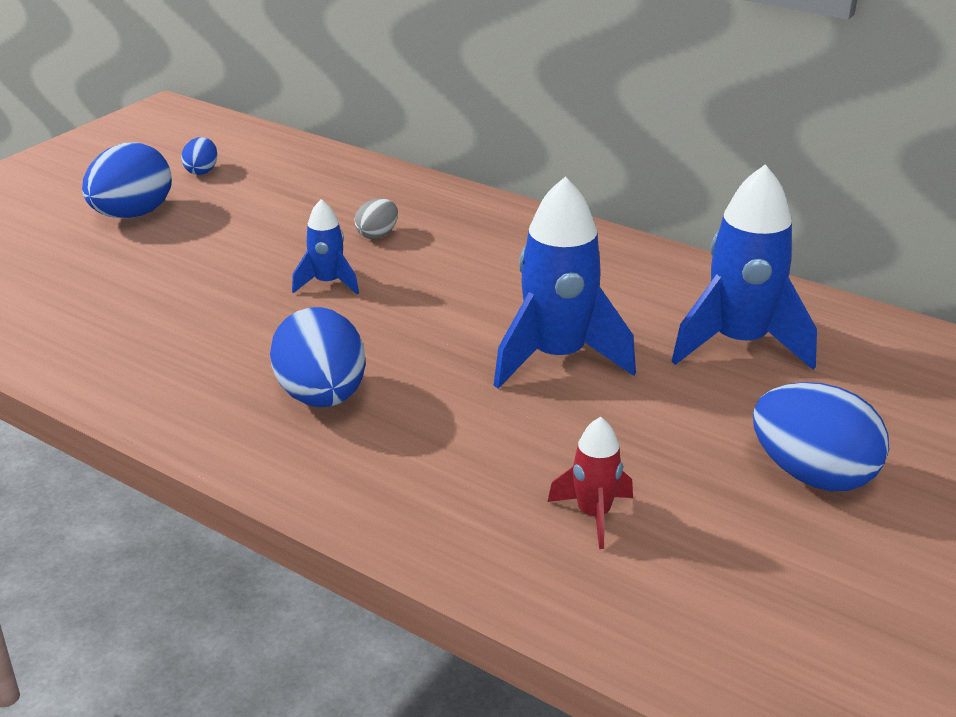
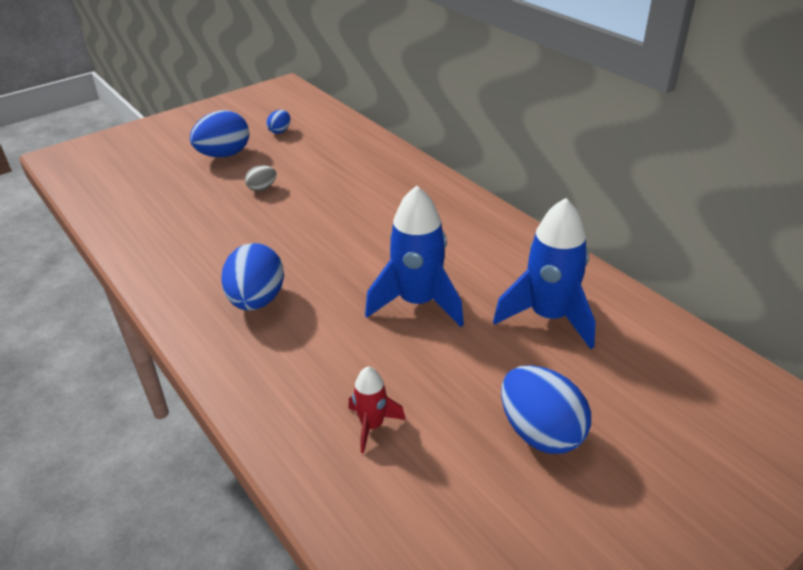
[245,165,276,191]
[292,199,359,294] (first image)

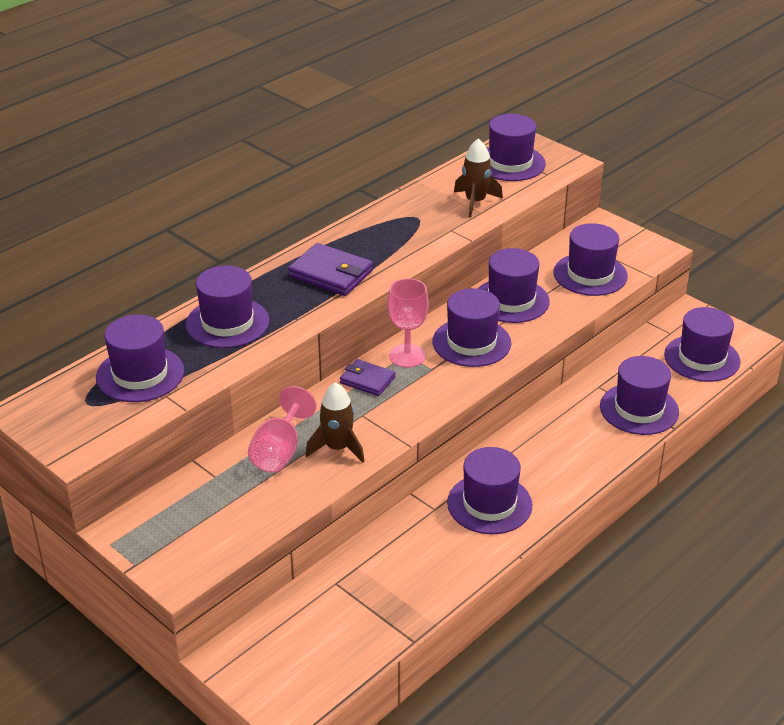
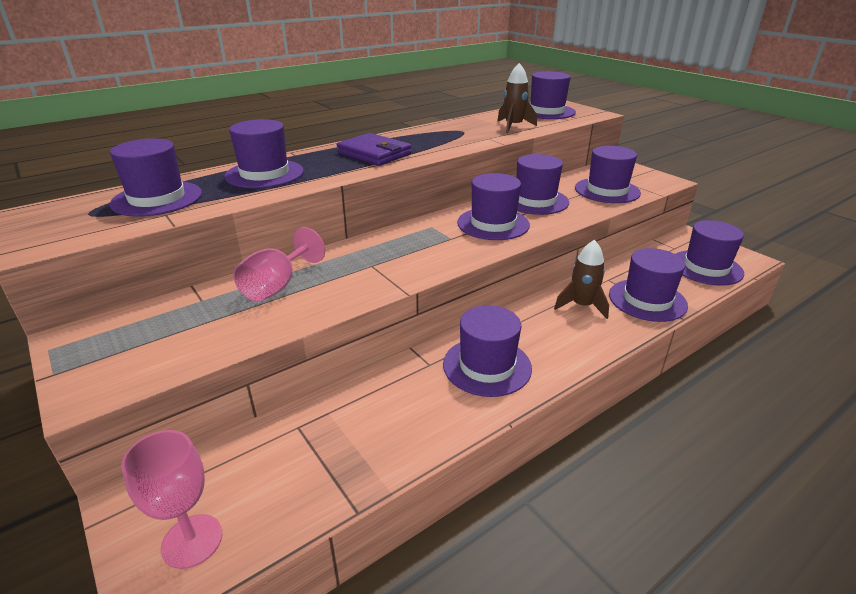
[121,430,222,569]
[340,359,395,396] (first image)
[554,240,609,319]

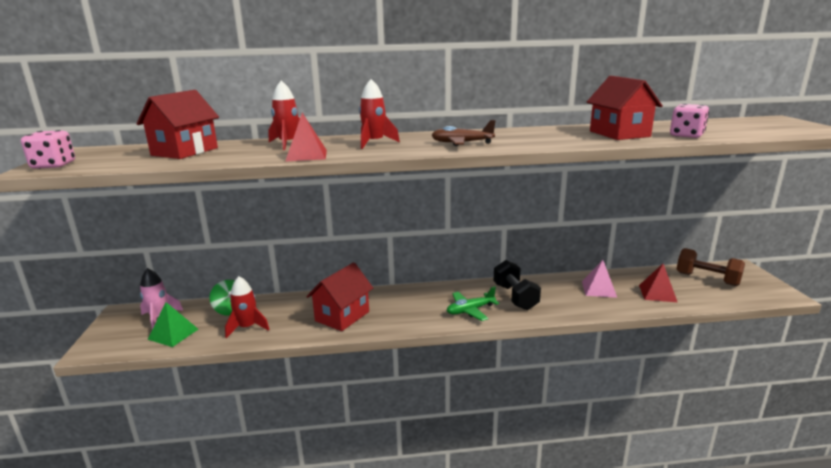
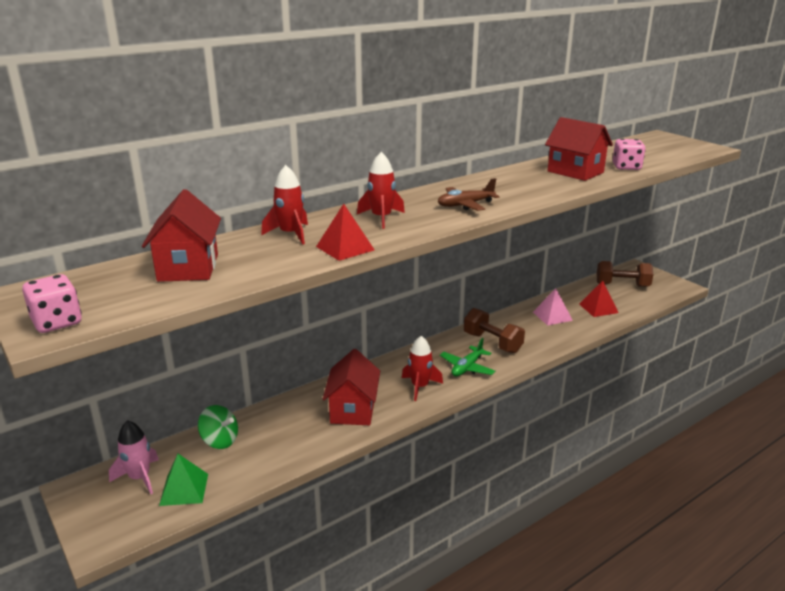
[464,308,525,353]
[402,336,443,401]

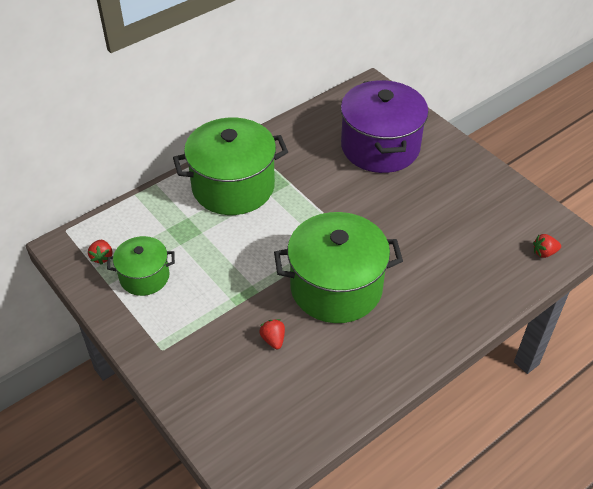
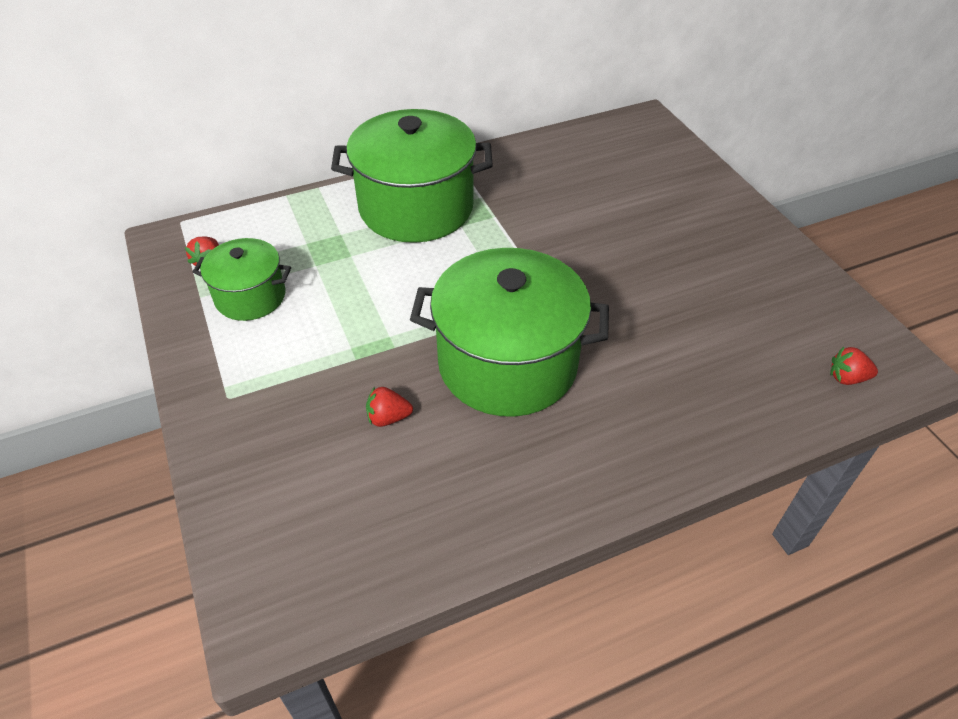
[341,80,428,173] (first image)
[366,387,413,427]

────

Activity
Copy out each line of the data that holds the string "first".

The answer
[292,199,359,294] (first image)
[340,359,395,396] (first image)
[341,80,428,173] (first image)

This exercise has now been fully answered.